Saved data entries
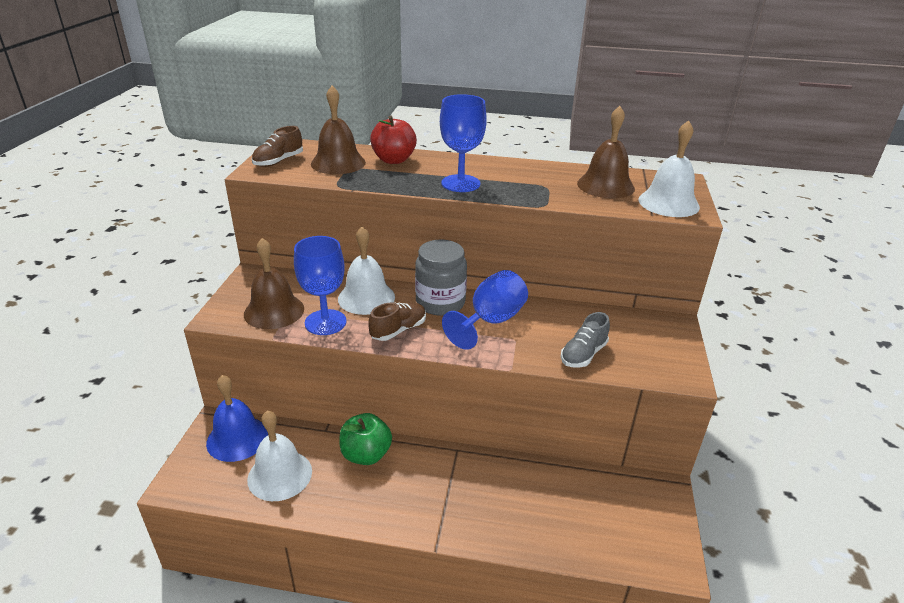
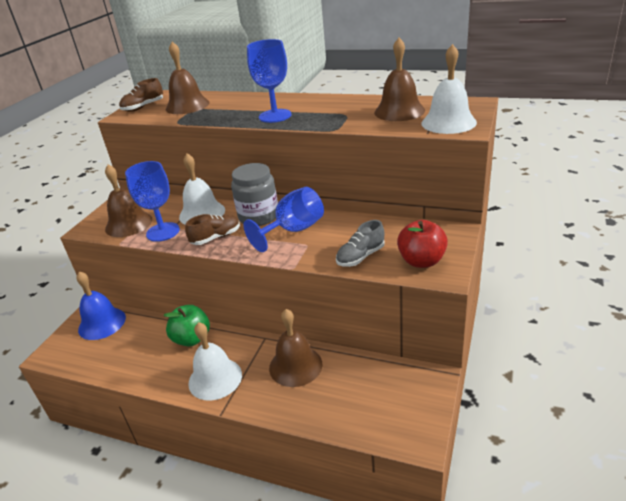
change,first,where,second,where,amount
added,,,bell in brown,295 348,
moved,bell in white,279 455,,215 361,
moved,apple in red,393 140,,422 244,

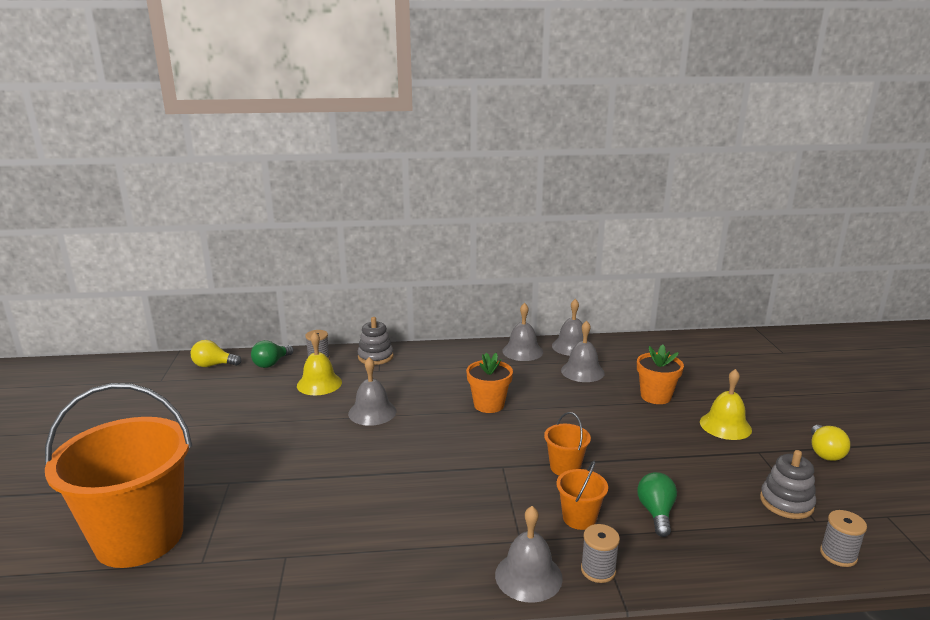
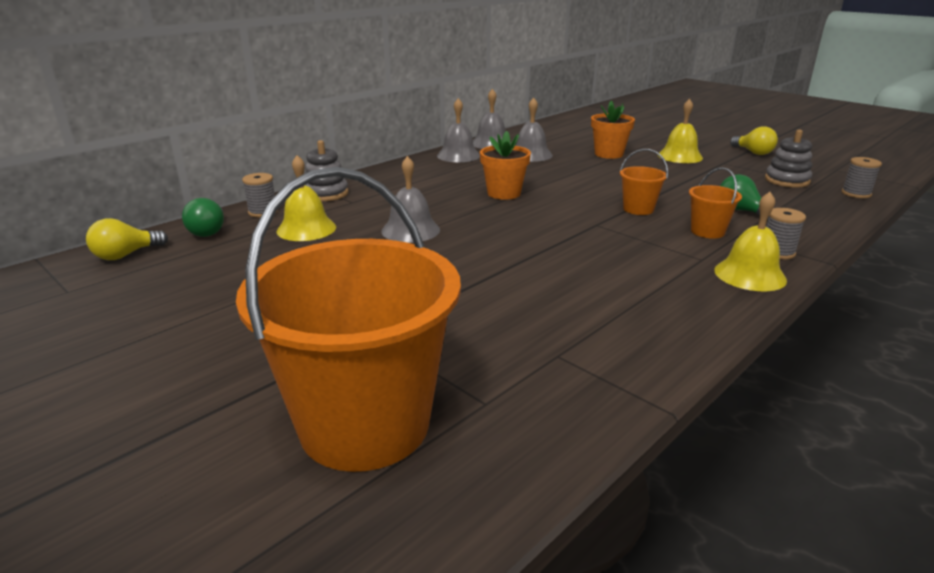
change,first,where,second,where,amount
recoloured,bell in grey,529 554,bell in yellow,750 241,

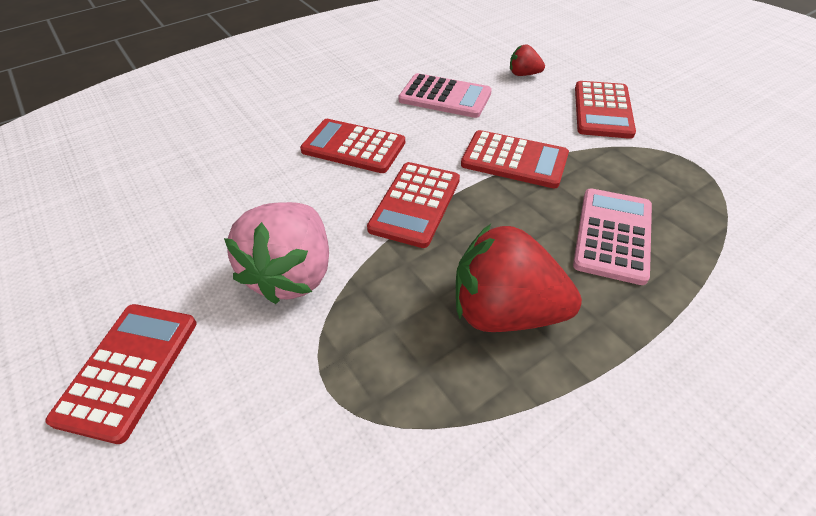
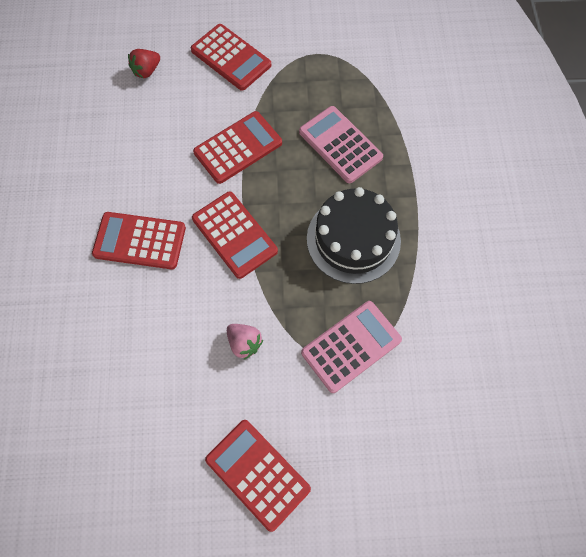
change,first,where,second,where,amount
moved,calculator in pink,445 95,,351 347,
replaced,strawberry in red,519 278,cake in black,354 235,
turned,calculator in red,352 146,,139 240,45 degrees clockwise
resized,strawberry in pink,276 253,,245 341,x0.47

— Work instructions —
What lines above hold the word "calculator"? List them all.

— Worked solution —
moved,calculator in pink,445 95,,351 347,
turned,calculator in red,352 146,,139 240,45 degrees clockwise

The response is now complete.